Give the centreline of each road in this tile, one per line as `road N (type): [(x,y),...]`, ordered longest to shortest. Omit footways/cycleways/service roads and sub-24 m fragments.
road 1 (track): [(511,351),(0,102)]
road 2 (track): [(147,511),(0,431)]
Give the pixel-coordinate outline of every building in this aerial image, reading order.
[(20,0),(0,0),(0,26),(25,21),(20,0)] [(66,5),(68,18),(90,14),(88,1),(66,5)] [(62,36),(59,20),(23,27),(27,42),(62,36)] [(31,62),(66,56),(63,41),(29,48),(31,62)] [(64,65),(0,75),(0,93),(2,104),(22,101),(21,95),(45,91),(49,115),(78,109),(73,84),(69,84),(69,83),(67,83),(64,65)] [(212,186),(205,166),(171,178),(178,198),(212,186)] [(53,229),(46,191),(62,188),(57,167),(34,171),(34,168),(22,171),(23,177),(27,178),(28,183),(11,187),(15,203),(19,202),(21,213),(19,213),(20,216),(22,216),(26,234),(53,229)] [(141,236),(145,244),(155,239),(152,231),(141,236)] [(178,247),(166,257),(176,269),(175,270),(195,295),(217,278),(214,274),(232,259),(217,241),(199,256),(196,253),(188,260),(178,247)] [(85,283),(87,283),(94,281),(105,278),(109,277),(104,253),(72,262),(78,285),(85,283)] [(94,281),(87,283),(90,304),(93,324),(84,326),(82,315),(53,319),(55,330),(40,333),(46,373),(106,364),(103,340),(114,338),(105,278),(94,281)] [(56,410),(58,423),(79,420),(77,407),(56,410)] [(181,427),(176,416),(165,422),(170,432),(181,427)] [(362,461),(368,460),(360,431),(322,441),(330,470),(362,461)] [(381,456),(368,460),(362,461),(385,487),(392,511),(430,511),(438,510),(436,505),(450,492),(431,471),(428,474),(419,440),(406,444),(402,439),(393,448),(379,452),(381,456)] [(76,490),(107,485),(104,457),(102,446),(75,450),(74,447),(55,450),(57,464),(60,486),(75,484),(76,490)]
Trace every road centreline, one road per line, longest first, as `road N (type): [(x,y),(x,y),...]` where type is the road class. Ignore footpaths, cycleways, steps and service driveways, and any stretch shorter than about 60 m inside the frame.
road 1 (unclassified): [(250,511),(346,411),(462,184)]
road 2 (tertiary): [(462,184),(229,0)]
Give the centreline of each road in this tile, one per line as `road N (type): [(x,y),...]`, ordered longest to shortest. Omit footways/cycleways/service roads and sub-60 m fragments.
_ _ _
● **OBJECTIVE**
Can you give all of the material above again, swapping each "centreline" for "centerline" and leaving everything else unchanged?

● **TASK SOLUTION**
Give the centerline of each road in this tile, one per line as `road N (type): [(x,y),...]`, ordered longest to shortest. Omit footways/cycleways/service roads and sub-24 m fragments.
road 1 (track): [(511,351),(0,102)]
road 2 (track): [(147,511),(0,431)]
Give the pixel-coordinate outline of every building in this aerial image, reading order.
[(20,0),(0,0),(0,26),(25,21),(20,0)] [(66,5),(68,18),(90,14),(88,1),(66,5)] [(62,36),(59,20),(23,27),(27,42),(62,36)] [(31,62),(66,56),(63,41),(29,48),(31,62)] [(64,65),(0,75),(0,93),(2,104),(22,101),(21,95),(45,91),(49,115),(78,109),(73,84),(69,84),(69,83),(67,83),(64,65)] [(212,186),(205,166),(171,178),(178,198),(212,186)] [(53,229),(46,191),(62,188),(57,167),(34,171),(34,168),(22,171),(23,177),(27,178),(28,183),(11,187),(15,203),(19,202),(21,213),(19,213),(20,216),(22,216),(26,234),(53,229)] [(141,236),(145,244),(155,239),(152,231),(141,236)] [(178,247),(166,257),(176,269),(175,270),(195,295),(217,278),(214,274),(232,259),(217,241),(199,256),(196,253),(188,260),(178,247)] [(85,283),(87,283),(94,281),(105,278),(109,277),(104,253),(72,262),(78,285),(85,283)] [(94,281),(87,283),(90,304),(93,324),(84,326),(82,315),(53,319),(55,330),(40,333),(46,373),(106,364),(103,340),(114,338),(105,278),(94,281)] [(56,410),(58,423),(79,420),(77,407),(56,410)] [(181,427),(176,416),(165,422),(170,432),(181,427)] [(362,461),(368,460),(360,431),(322,441),(330,470),(362,461)] [(381,456),(368,460),(362,461),(385,487),(392,511),(430,511),(438,510),(436,505),(450,492),(431,471),(428,474),(419,440),(406,444),(402,439),(393,448),(379,452),(381,456)] [(76,490),(107,485),(104,457),(102,446),(75,450),(74,447),(55,450),(57,464),(60,486),(75,484),(76,490)]
Trace every road centerline, one road per line, longest first, as `road N (type): [(x,y),(x,y),...]` where type is the road class. Ignore footpaths, cycleways, steps and service driveways, and any stretch shorter than about 60 m inside the frame.
road 1 (unclassified): [(250,511),(346,411),(462,184)]
road 2 (tertiary): [(462,184),(229,0)]
Give the centerline of each road in this tile, one per line as `road N (type): [(x,y),...]`, ordered longest to shortest. Omit footways/cycleways/service roads and sub-60 m fragments.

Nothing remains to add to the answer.